MATERIAL TO PROCESS -
__________________________________________________

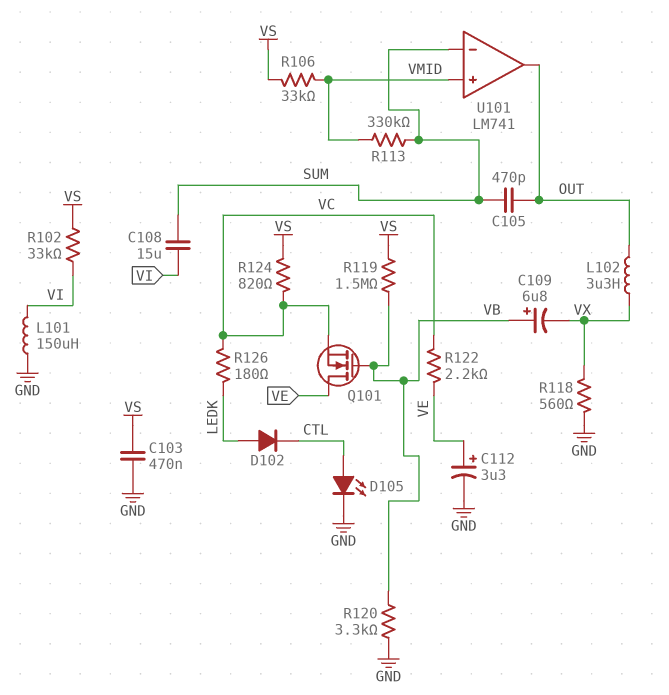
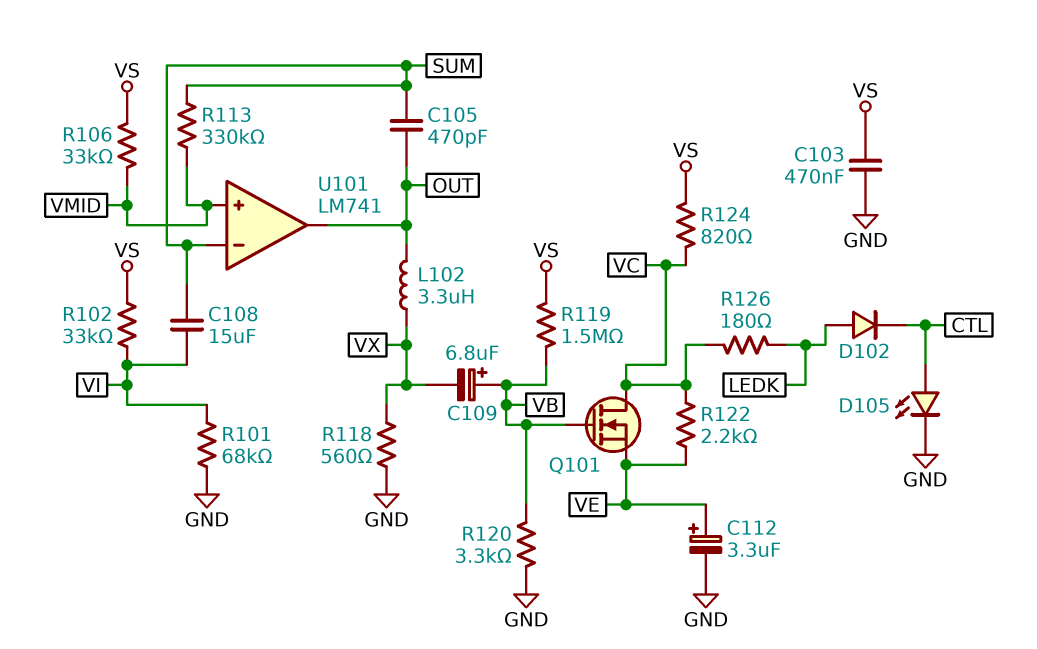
L101: 150uH (GND, VI) -> none
Q101: NMOS (G VB, D VE, S VC) -> NMOS (G VB, D VC, S VE)
R101: none -> 68k (GND, VI)

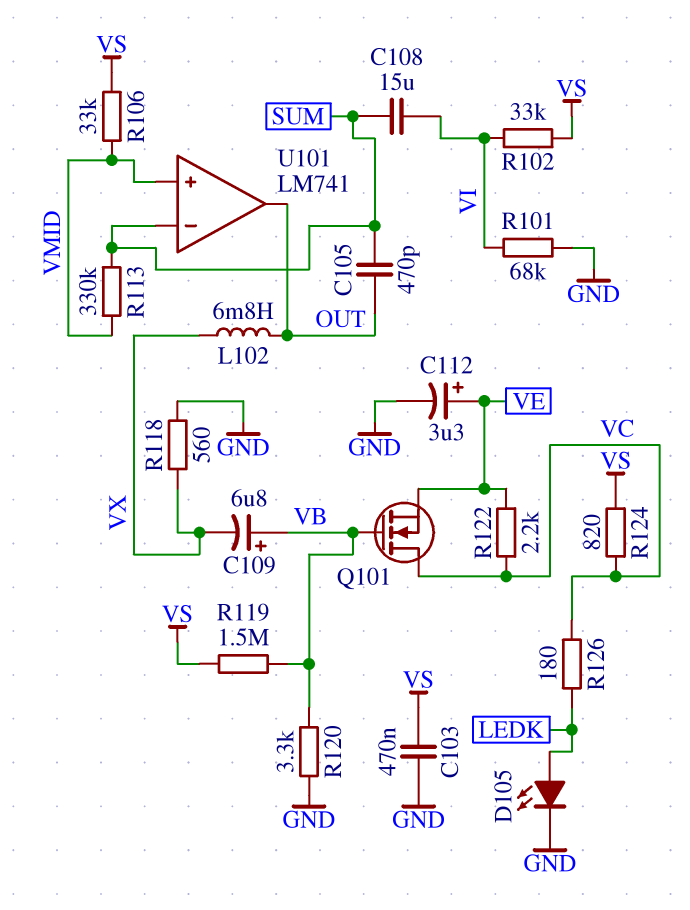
D102: diode (A LEDK, K CTL) -> none
D105: LED (A CTL, K GND) -> LED (A LEDK, K GND)
L102: 3.3uH (OUT, VX) -> 6.8mH (OUT, VX)

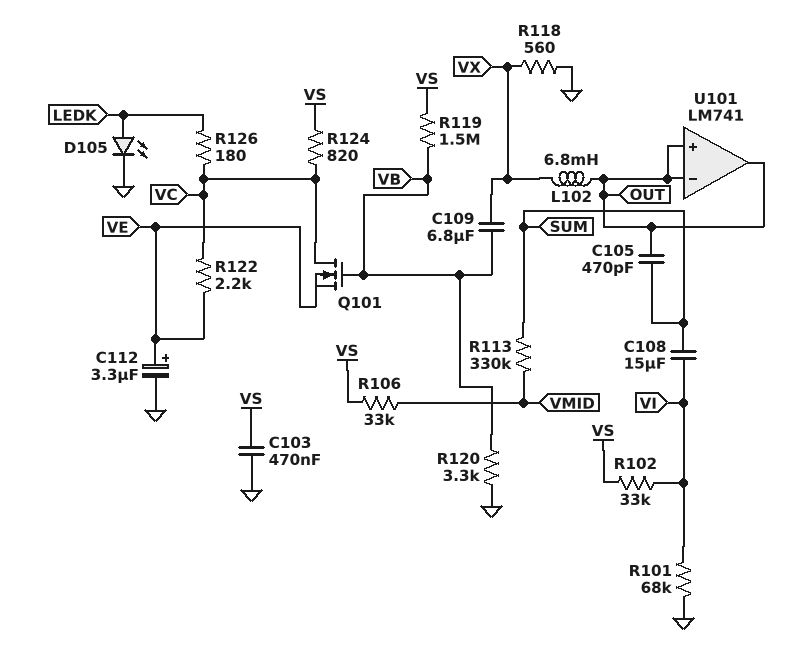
C109: 6.8uF (plus VB, minus VX) -> 6.8uF (VB, VX)
U101 pin in+: VMID -> OUT
U101 pin in-: SUM -> OUT

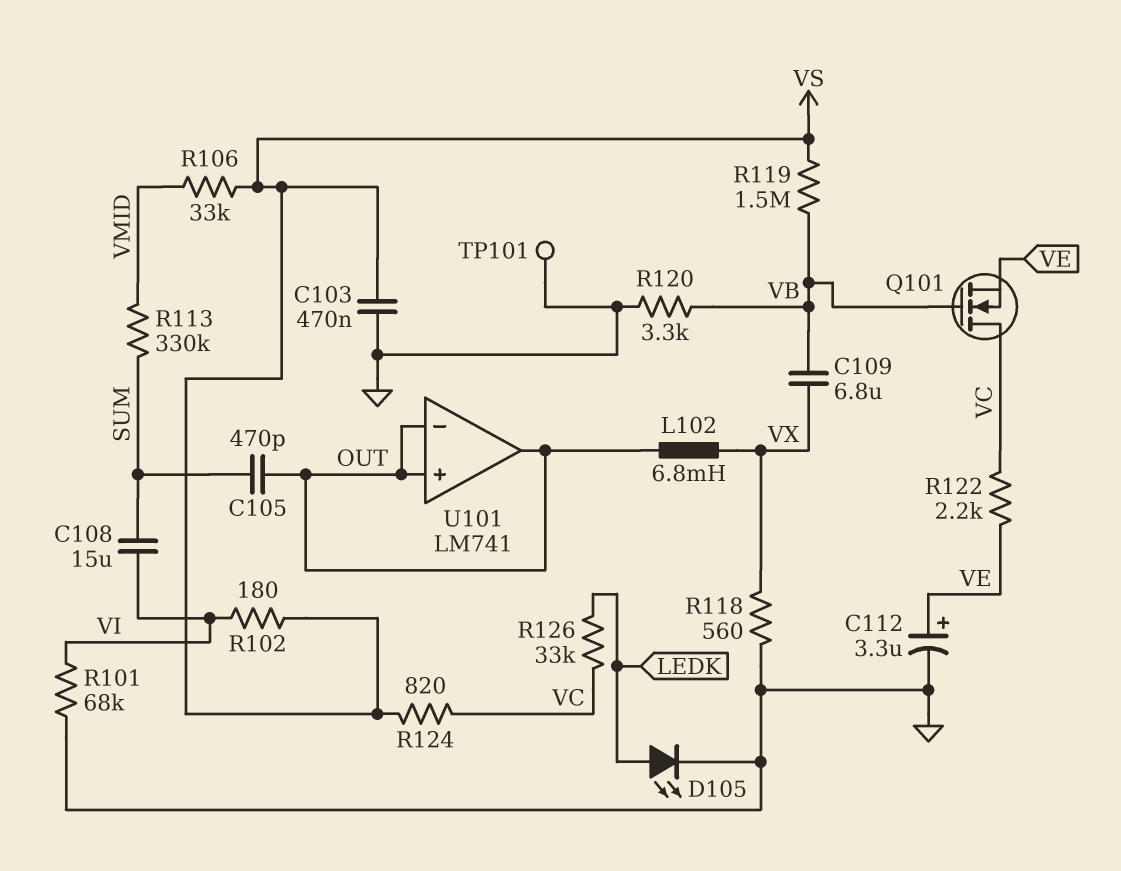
R102: 33k (VI, VS) -> 180 (VI, VS)
R126: 180 (LEDK, VC) -> 33k (LEDK, VC)
TP101: none -> test point (GND)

__________________________________________________

WORK TO BE COMPLETED -
Please repeat, exactly as written, only the lines from the line with "D102: diode (A LEDK, K CTL) -> none" to the end of the data, leaving out every picture.

RESPONSE -
D102: diode (A LEDK, K CTL) -> none
D105: LED (A CTL, K GND) -> LED (A LEDK, K GND)
L102: 3.3uH (OUT, VX) -> 6.8mH (OUT, VX)

C109: 6.8uF (plus VB, minus VX) -> 6.8uF (VB, VX)
U101 pin in+: VMID -> OUT
U101 pin in-: SUM -> OUT

R102: 33k (VI, VS) -> 180 (VI, VS)
R126: 180 (LEDK, VC) -> 33k (LEDK, VC)
TP101: none -> test point (GND)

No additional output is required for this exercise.